Collected data entries:
=====
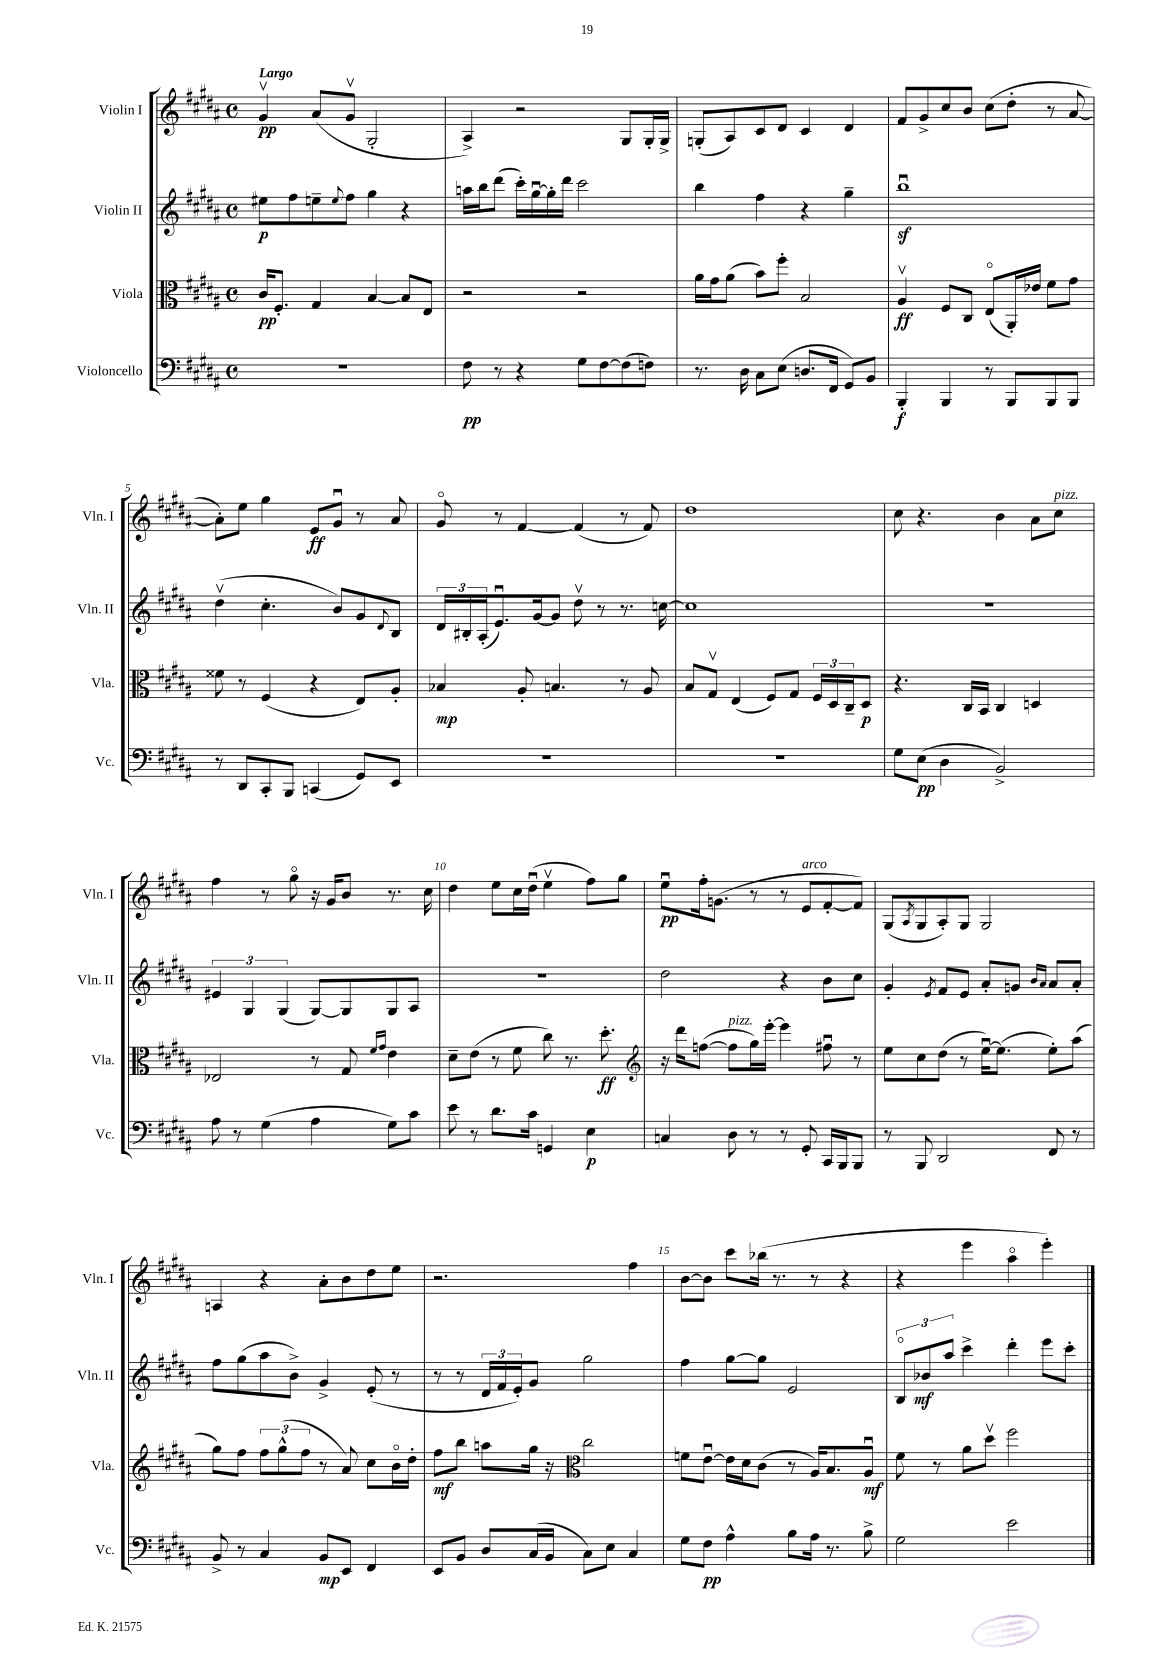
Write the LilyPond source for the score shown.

<<
\new StaffGroup <<
\new Staff = "s0" \with { instrumentName = "Violin I" shortInstrumentName = "Vln. I" } {
    \clef treble \key b \major \defaultTimeSignature \time 4/4 \tempo "Largo"
    gis'4\upbow\pp ais'8( gis'8\upbow gis2-. |
    ais4->) r2 gis8 gis16-. gis16-> |
    g8-.( ais8) cis'8 dis'8 cis'4 dis'4 |
    fis'8 gis'8-> cis''8 b'8 cis''8( dis''8-. r8 ais'8~ |
    ais'8-.) e''8 gis''4 e'8\ff gis'8\downbow r8 ais'8 |
    gis'8\flageolet r8 fis'4~ fis'4( r8 fis'8) |
    dis''1 |
    cis''8 r4. b'4 ais'8 cis''8^\markup { \italic "pizz." } |
    fis''4 r8 gis''8\flageolet r16 gis'16 b'8 r8. cis''16 |
    dis''4 e''8 cis''16 dis''16\downbow( e''4\upbow fis''8) gis''8 |
    e''8\downbow\pp fis''16-. g'8.( r8 r8 e'8^\markup { \italic "arco" } fis'8~-. fis'8) |
    gis8( \acciaccatura { ais8 } gis8 ais8-.) gis8 gis2 |
    a4 r4 ais'8-. b'8 dis''8 e''8 |
    r2. fis''4 |
    b'8~ b'8 cis'''8 bes''16( r8. r8 r4 |
    r4 e'''4 ais''4\flageolet e'''4-.) \bar "|." |
}
\new Staff = "s1" \with { instrumentName = "Violin II" shortInstrumentName = "Vln. II" } {
    \clef treble \key b \major \defaultTimeSignature \time 4/4
    eis''8\p fis''8 e''8-- \appoggiatura { e''8 } fis''8 gis''4 r4 |
    a''16 b''16 dis'''8( cis'''16-.) gis''16~\downbow gis''16-. dis'''16 cis'''2 |
    b''4 fis''4 r4 gis''4-- |
    b''1\downbow\sf |
    dis''4\upbow( cis''4.-. b'8) gis'8 \appoggiatura { dis'8 } b8 |
    \tuplet 3/2 { dis'16 bis16-. ais16-.( } e'8.\downbow) gis'16~ gis'8 dis''8\upbow r8 r8. c''16~ |
    c''1 |
    R1 |
    \tuplet 3/2 { eis'4 gis4 gis4( } gis8~) gis8 gis8 ais8 |
    R1 |
    dis''2 r4 b'8 cis''8 |
    gis'4-. \acciaccatura { e'8 } fis'8 e'8 ais'8-. g'8 \grace { b'16 ais'16 } ais'8 ais'8-. |
    fis''8 gis''8( ais''8 b'8->) gis'4-> e'8-.( r8 |
    r8 r8 \tuplet 3/2 { dis'16 fis'16 e'16-.) } gis'8 gis''2 |
    fis''4 gis''8~ gis''8 e'2 |
    \tuplet 3/2 { b8\flageolet bes'8\mf ais''8 } cis'''4-> dis'''4-. e'''8 cis'''8-. \bar "|." |
}
\new Staff = "s2" \with { instrumentName = "Viola" shortInstrumentName = "Vla." } {
    \clef alto \key b \major \defaultTimeSignature \time 4/4
    cis'16\pp fis8.-. gis4 b4~ b8 e8 |
    r2 r2 |
    ais'16 gis'16 ais'8( b'8) fis''8-. b2 |
    ais4\upbow\ff fis8 cis8 e8\flageolet( ais,16-.) ees'16 fis'8 gis'8 |
    fisis'8 r8 fis4( r4 e8) ais8-. |
    bes4\mp ais8-. b4. r8 ais8 |
    b8 gis8\upbow e4( fis8) gis8 \tuplet 3/2 { fis16 dis16 cis16-- } dis8\p |
    r4. cis16 b,16 cis4 d4 |
    ees2 r8 gis8 \grace { fis'16 gis'16 } e'4 |
    dis'8-- e'8( r8 fis'8 cis''8) r8. dis''8.-.\ff |
    \clef treble r16 dis'''16 f''8~( f''8^\markup { \italic "pizz." } gis''16) e'''16~-. e'''4 fis''8\downbow r8 |
    e''8 cis''8 dis''8( r8 e''16~\downbow) e''8.( e''8-.) ais''8( |
    gis''8) fis''8 \tuplet 3/2 { fis''8 gis''8-^( fis''8 } r8 ais'8) cis''8 b'16\flageolet dis''16-. |
    fis''8\mf b''8 a''8 gis''16 r16 \clef alto cis''2 |
    f'8 e'8~\downbow e'16 dis'16 cis'8( r8 ais16) b8. ais8\downbow\mf |
    fis'8 r8 ais'8 dis''8\upbow fis''2 \bar "|." |
}
\new Staff = "s3" \with { instrumentName = "Violoncello" shortInstrumentName = "Vc." } {
    \clef bass \key b \major \defaultTimeSignature \time 4/4
    R1 |
    fis8\pp r8 r4 gis8 fis8~ fis8( f8) |
    r8. dis16 cis8 e8( d8. fis,16 gis,8) b,8 |
    b,,4-.\f b,,4 r8 b,,8 b,,8 b,,8 |
    r8 dis,8 cis,8-. b,,8 c,4( gis,8) e,8 |
    R1 |
    R1 |
    gis8 e8\pp( dis4 b,2->) |
    ais8 r8 gis4( ais4 gis8) cis'8 |
    e'8 r8 dis'8. cis'16 g,4 e4\p |
    c4 dis8 r8 r8 gis,8-. cis,16 b,,16 b,,8 |
    r8 b,,8 dis,2 fis,8 r8 |
    b,8-> r8 cis4 b,8\mp e,8 fis,4 |
    e,8 b,8 dis8 cis16( b,16 cis8) e8 cis4 |
    gis8 fis8\pp ais4-^ b8 ais16 r8. b8-> |
    gis2 e'2 \bar "|." |
}
>>
>>
\layout { \context { \Score \override BarNumber.break-visibility = ##(#f #t #t) barNumberVisibility = #(every-nth-bar-number-visible 5) } }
=====
*WORK TO DO*. How many lines of the records above contain the string "acciaccatura"? Reply with the number alone.

*COMPLETE RESPONSE*. 2